THE TASK: What is needed is an exact reproduction of the lines from the one that contains "SONAR pin ECHO: D5 -> D0" through the end of the data, both included and nothing else, with pictures omitted.

INFORMATION PROVIDED:
>>>>

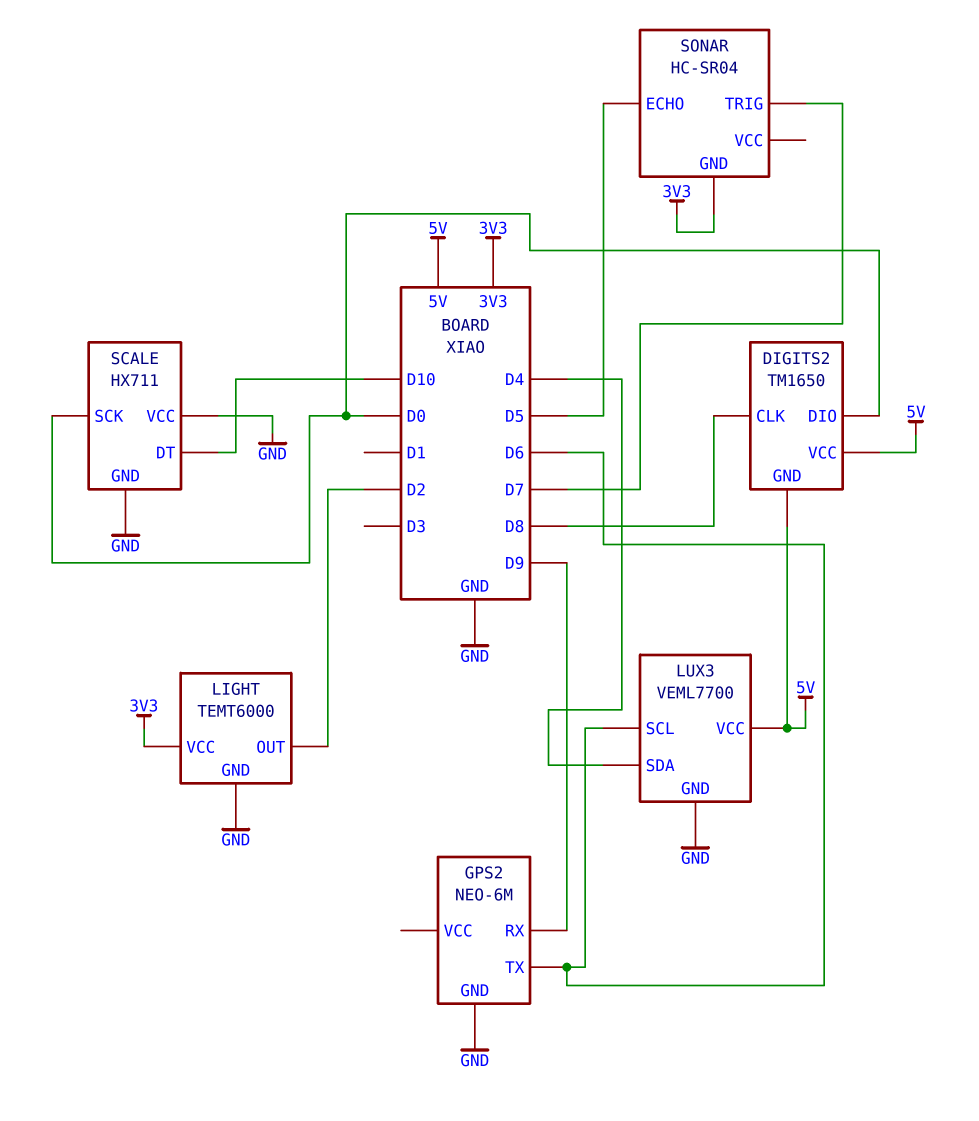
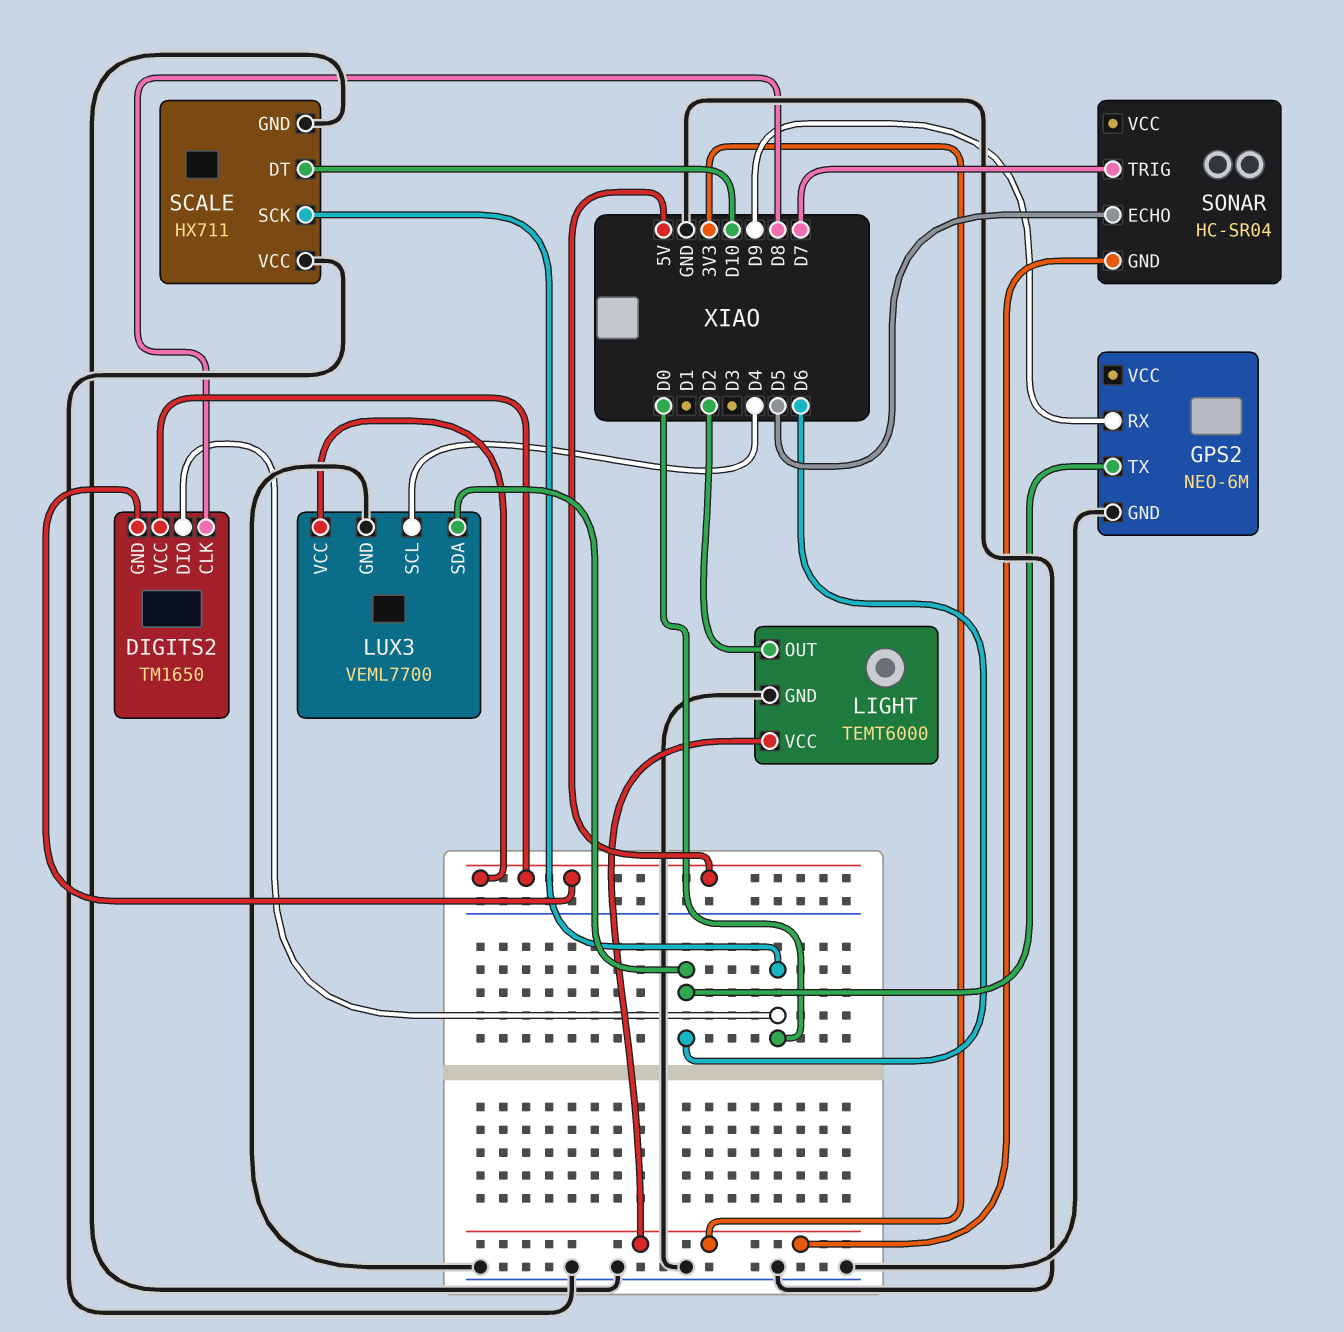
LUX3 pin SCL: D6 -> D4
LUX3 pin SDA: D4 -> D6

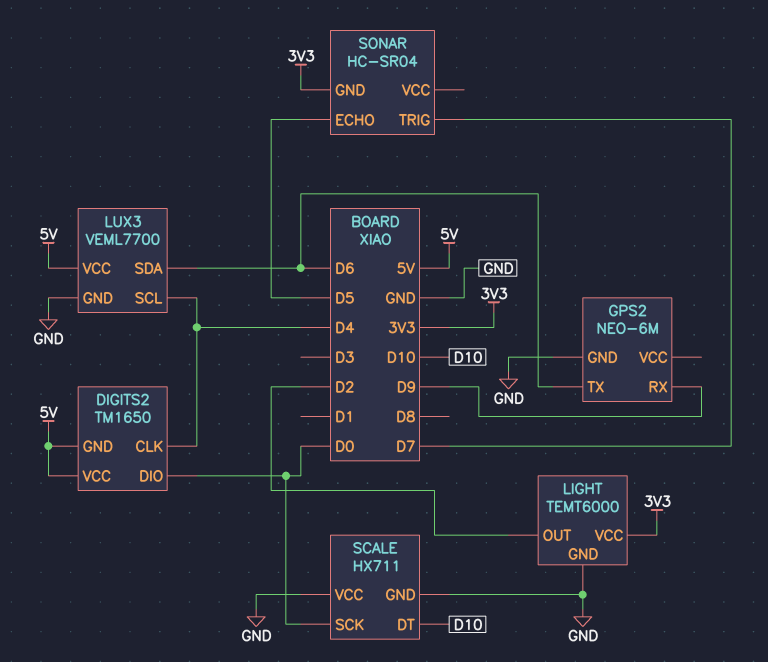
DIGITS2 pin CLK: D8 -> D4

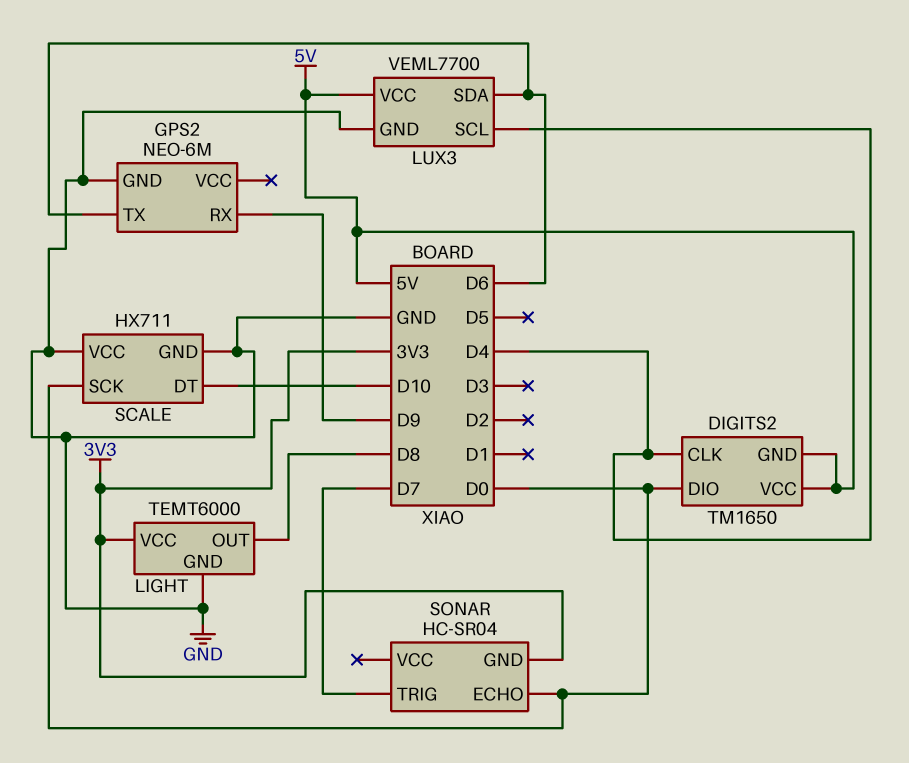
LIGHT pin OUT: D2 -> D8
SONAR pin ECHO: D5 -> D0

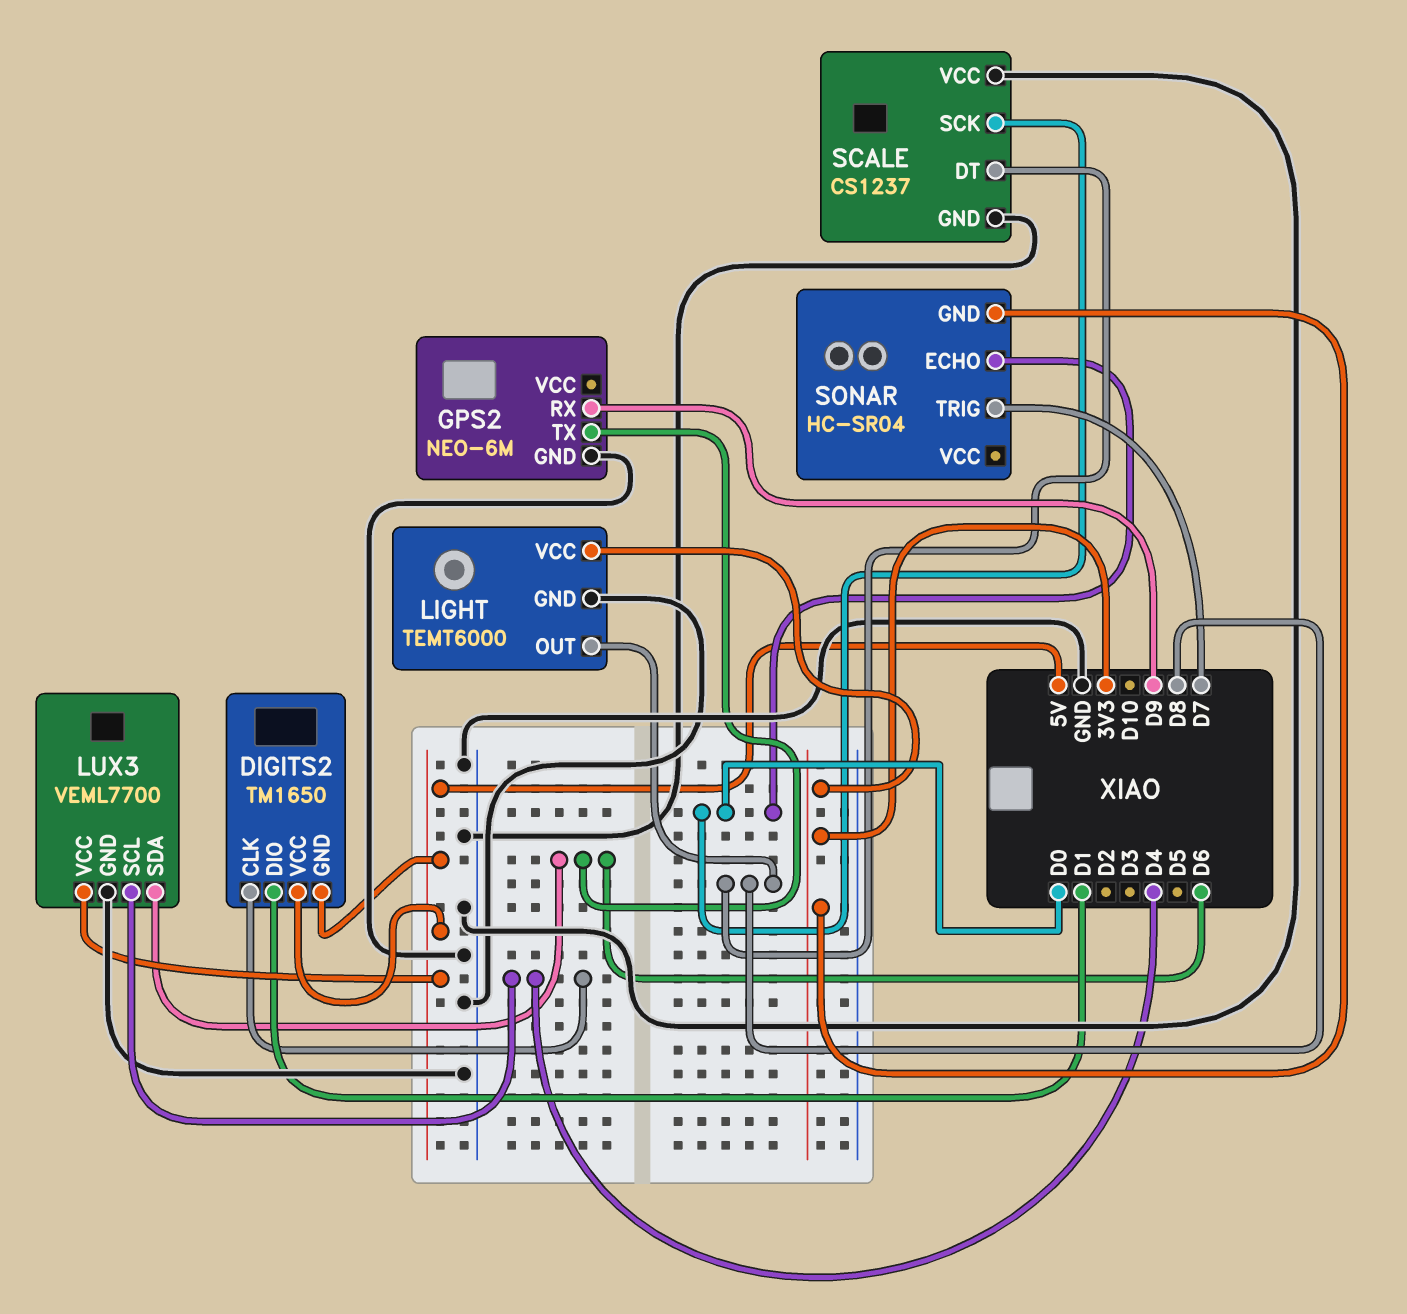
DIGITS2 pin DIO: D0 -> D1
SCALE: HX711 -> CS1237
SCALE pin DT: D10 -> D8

<<<<

RESPONSE TO THE TASK:
SONAR pin ECHO: D5 -> D0

DIGITS2 pin DIO: D0 -> D1
SCALE: HX711 -> CS1237
SCALE pin DT: D10 -> D8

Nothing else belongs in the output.